Object tracking records
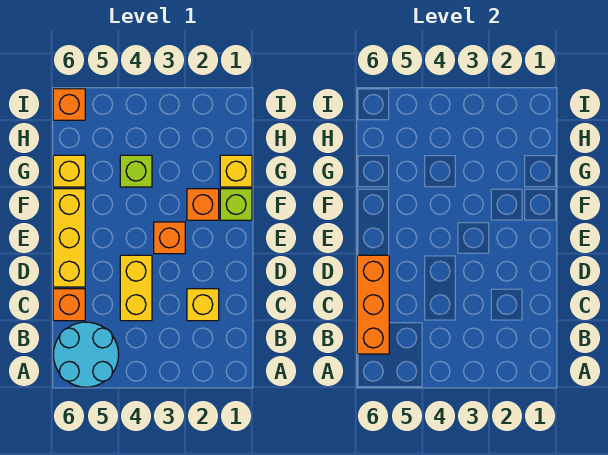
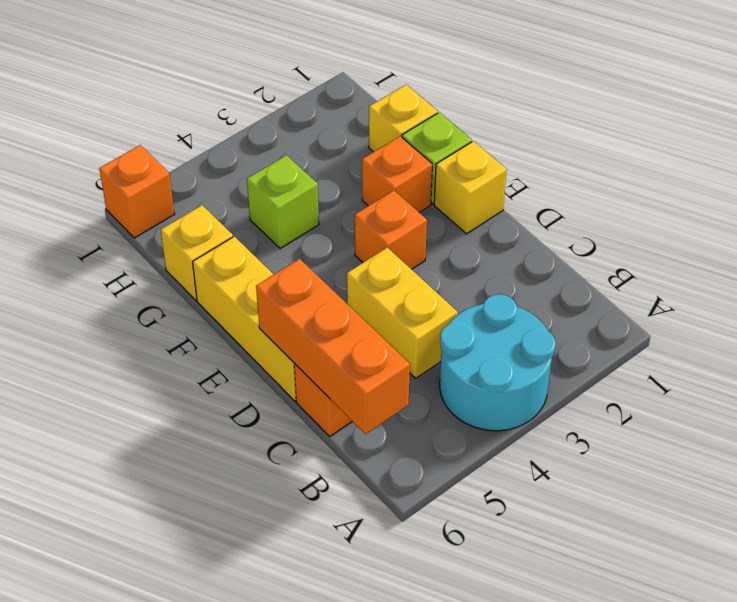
cyan round brick A5:B6 level 1 -> cyan round brick A3:B4 level 1
yellow brick C2 level 1 -> yellow brick E1 level 1

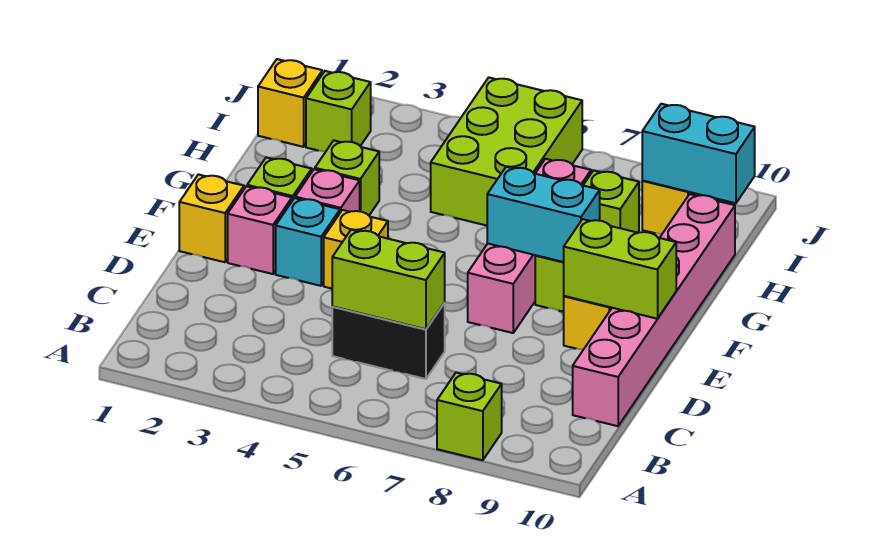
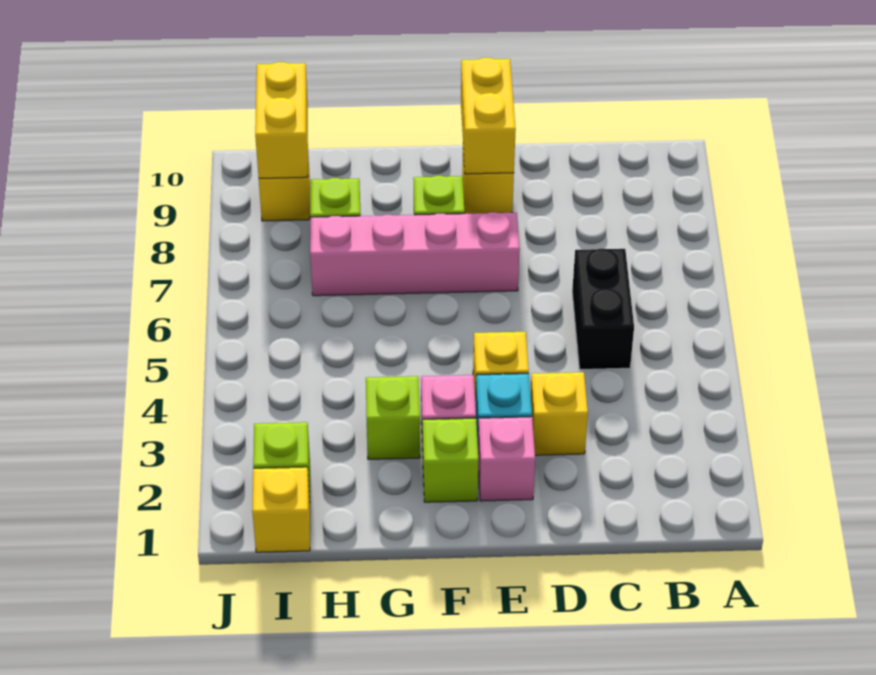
lime brick A8 level 1 -> none
lime brick C5:C6 level 2 -> none
pink brick C10:H10 level 1 -> none
yellow brick E1 level 1 -> yellow brick D3 level 1
lime brick E9:E10 level 2 -> yellow brick E9:E10 level 2
cyan brick F7:F8 level 2 -> none
lime brick H5:J6 level 1 -> none
cyan brick I9:I10 level 2 -> yellow brick I9:I10 level 2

# Prompt:
Restate the records above verbatim. Pictures stay out.

# Answer section:
cyan round brick A5:B6 level 1 -> cyan round brick A3:B4 level 1
yellow brick C2 level 1 -> yellow brick E1 level 1

lime brick A8 level 1 -> none
lime brick C5:C6 level 2 -> none
pink brick C10:H10 level 1 -> none
yellow brick E1 level 1 -> yellow brick D3 level 1
lime brick E9:E10 level 2 -> yellow brick E9:E10 level 2
cyan brick F7:F8 level 2 -> none
lime brick H5:J6 level 1 -> none
cyan brick I9:I10 level 2 -> yellow brick I9:I10 level 2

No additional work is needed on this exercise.